= What is being asked =
One exact copy of the listing is needed. It should contain no pictures.

= Source data =
☆ ☆ ☆

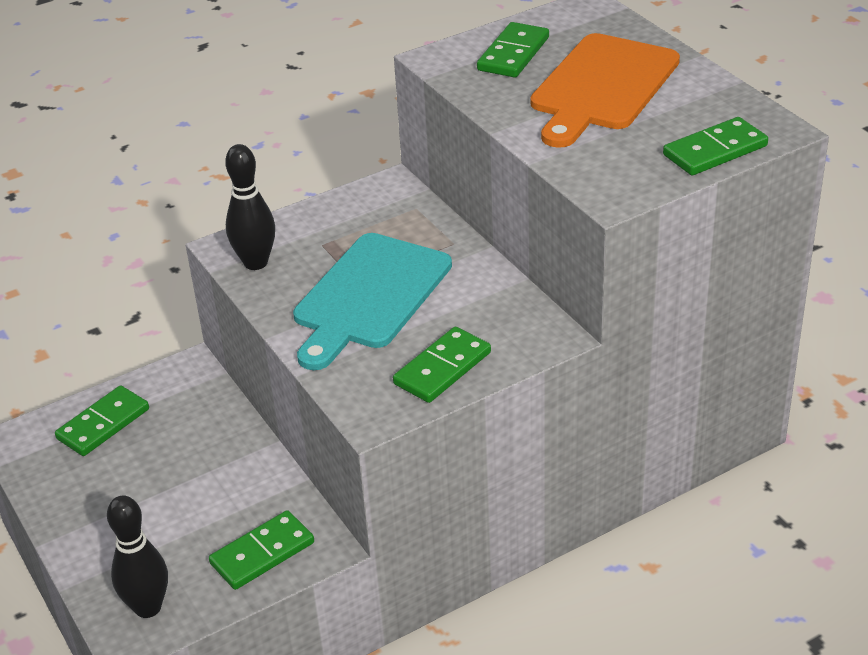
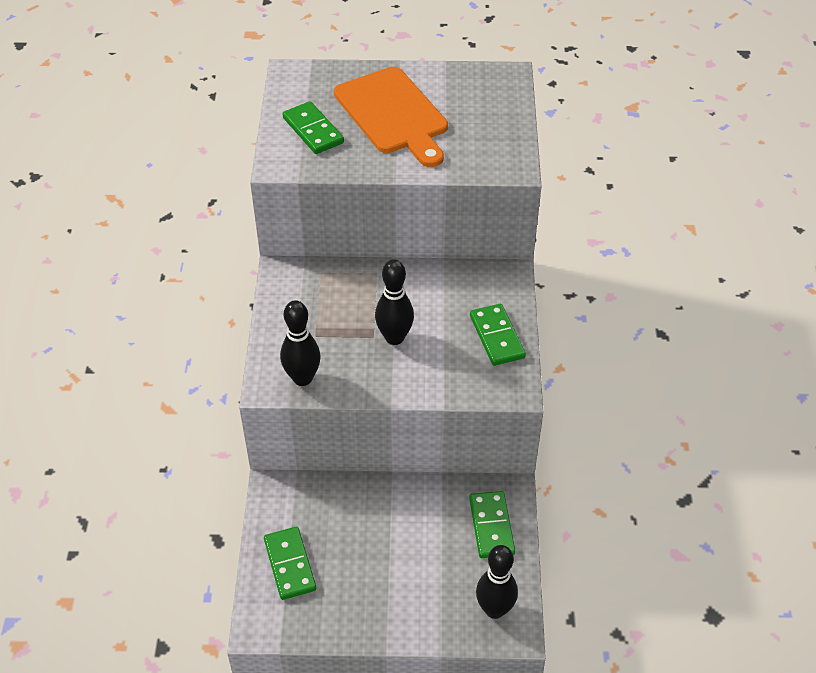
camera: 60 degrees left, 10 degrees up
(369, 296) = (394, 337): turquoise cutting board -> black bowling pin
(715, 150) = (506, 107): green domino -> none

☆ ☆ ☆

= Result =
camera: 60 degrees left, 10 degrees up
(369, 296) = (394, 337): turquoise cutting board -> black bowling pin
(715, 150) = (506, 107): green domino -> none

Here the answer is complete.